● Edit difference data:
- - - - - - -

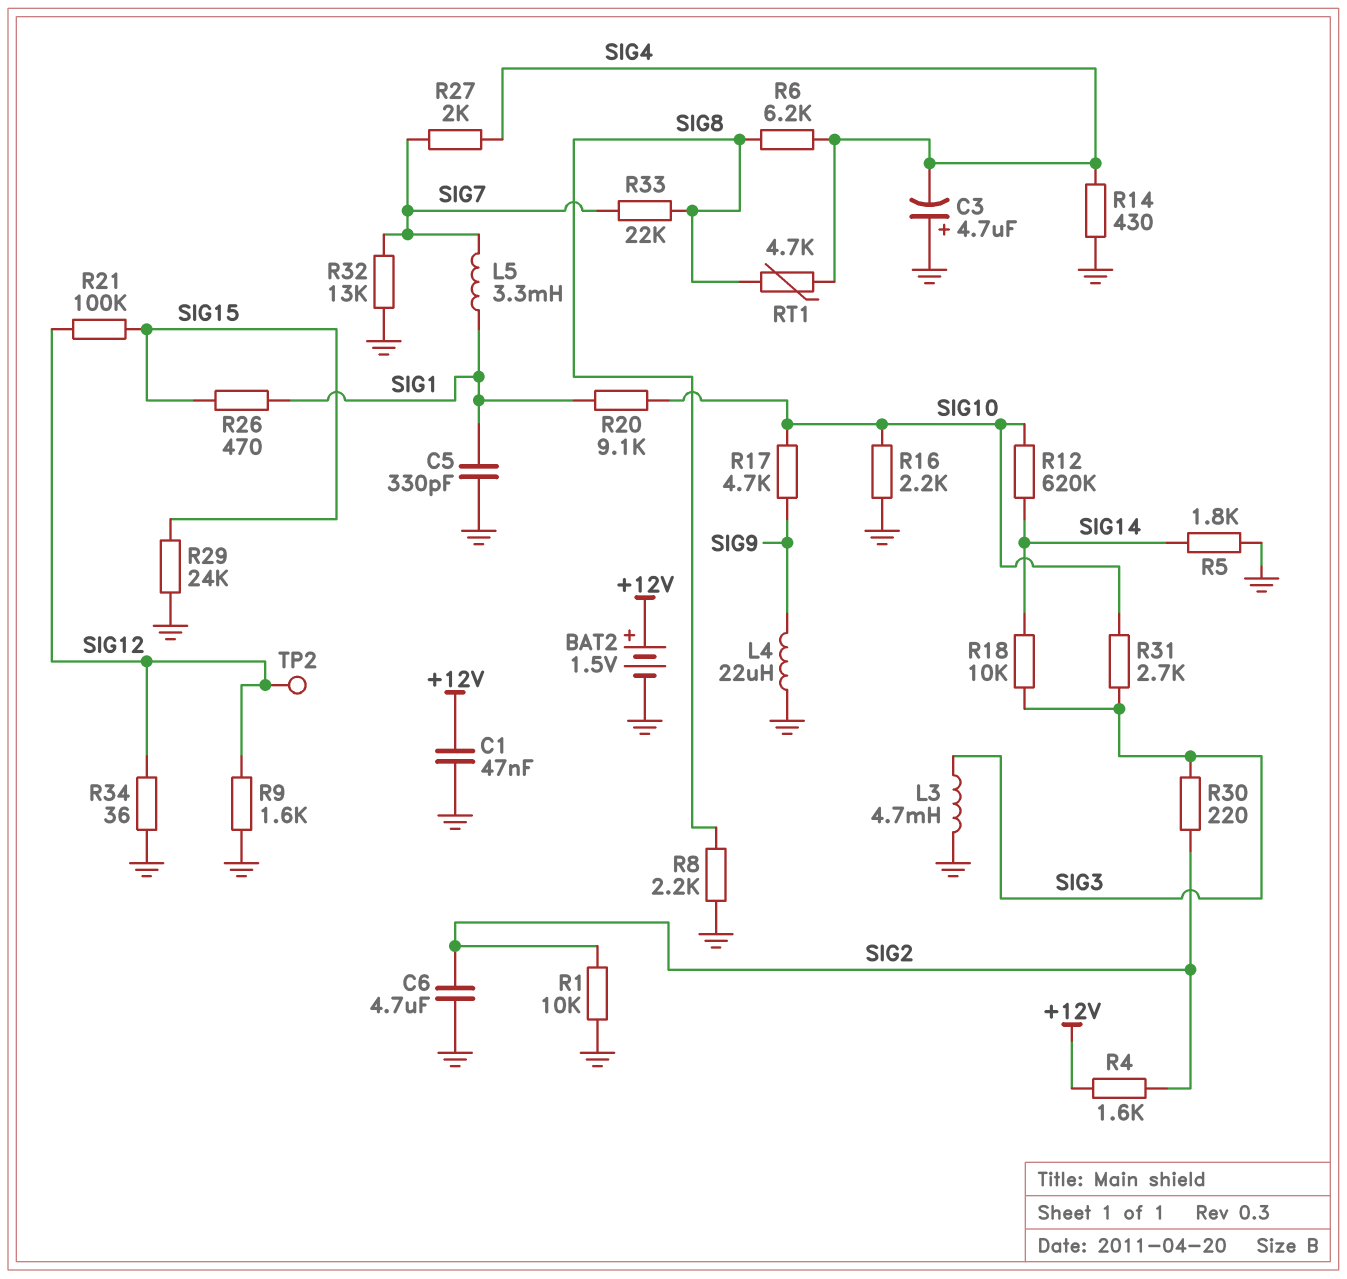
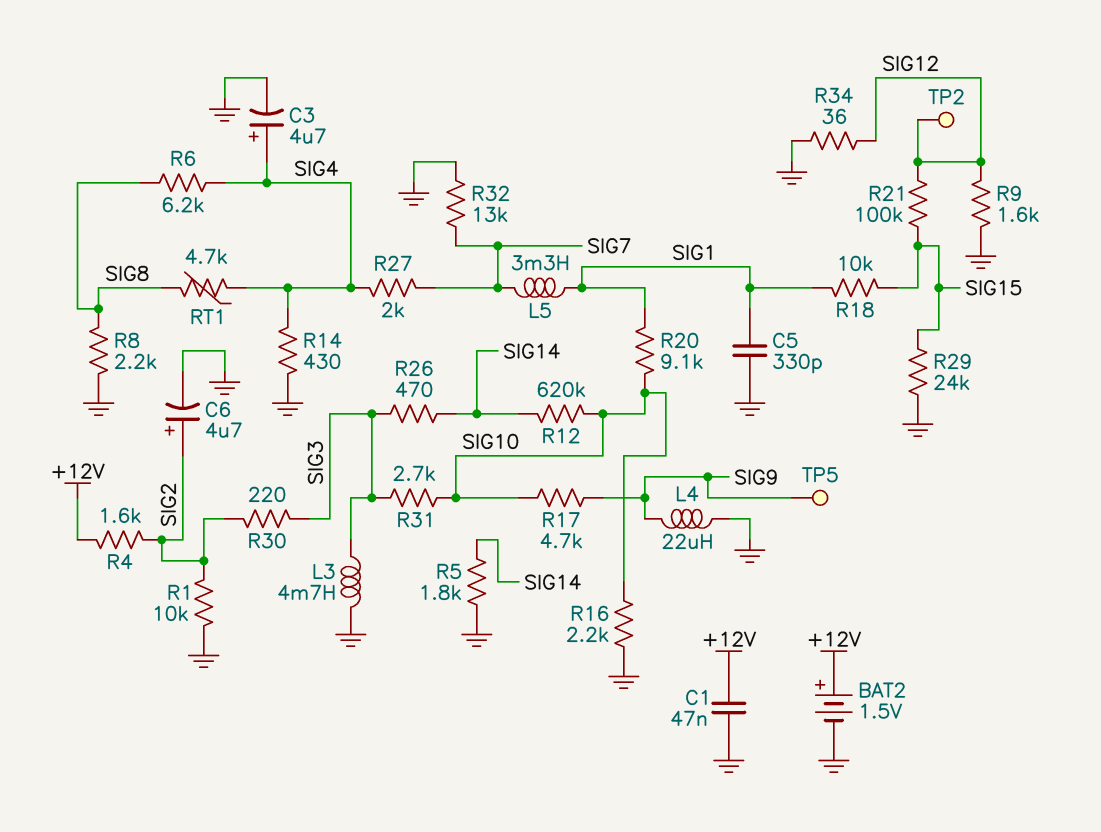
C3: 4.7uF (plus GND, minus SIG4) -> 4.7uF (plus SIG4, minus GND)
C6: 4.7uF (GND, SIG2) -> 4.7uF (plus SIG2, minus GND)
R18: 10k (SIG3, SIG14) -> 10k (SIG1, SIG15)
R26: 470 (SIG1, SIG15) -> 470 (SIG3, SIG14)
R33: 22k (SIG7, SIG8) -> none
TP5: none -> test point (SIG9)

- - - - - - -

● About this exercise:
Copy every line of the data word for word, omitting the images.

● Answer section:
C3: 4.7uF (plus GND, minus SIG4) -> 4.7uF (plus SIG4, minus GND)
C6: 4.7uF (GND, SIG2) -> 4.7uF (plus SIG2, minus GND)
R18: 10k (SIG3, SIG14) -> 10k (SIG1, SIG15)
R26: 470 (SIG1, SIG15) -> 470 (SIG3, SIG14)
R33: 22k (SIG7, SIG8) -> none
TP5: none -> test point (SIG9)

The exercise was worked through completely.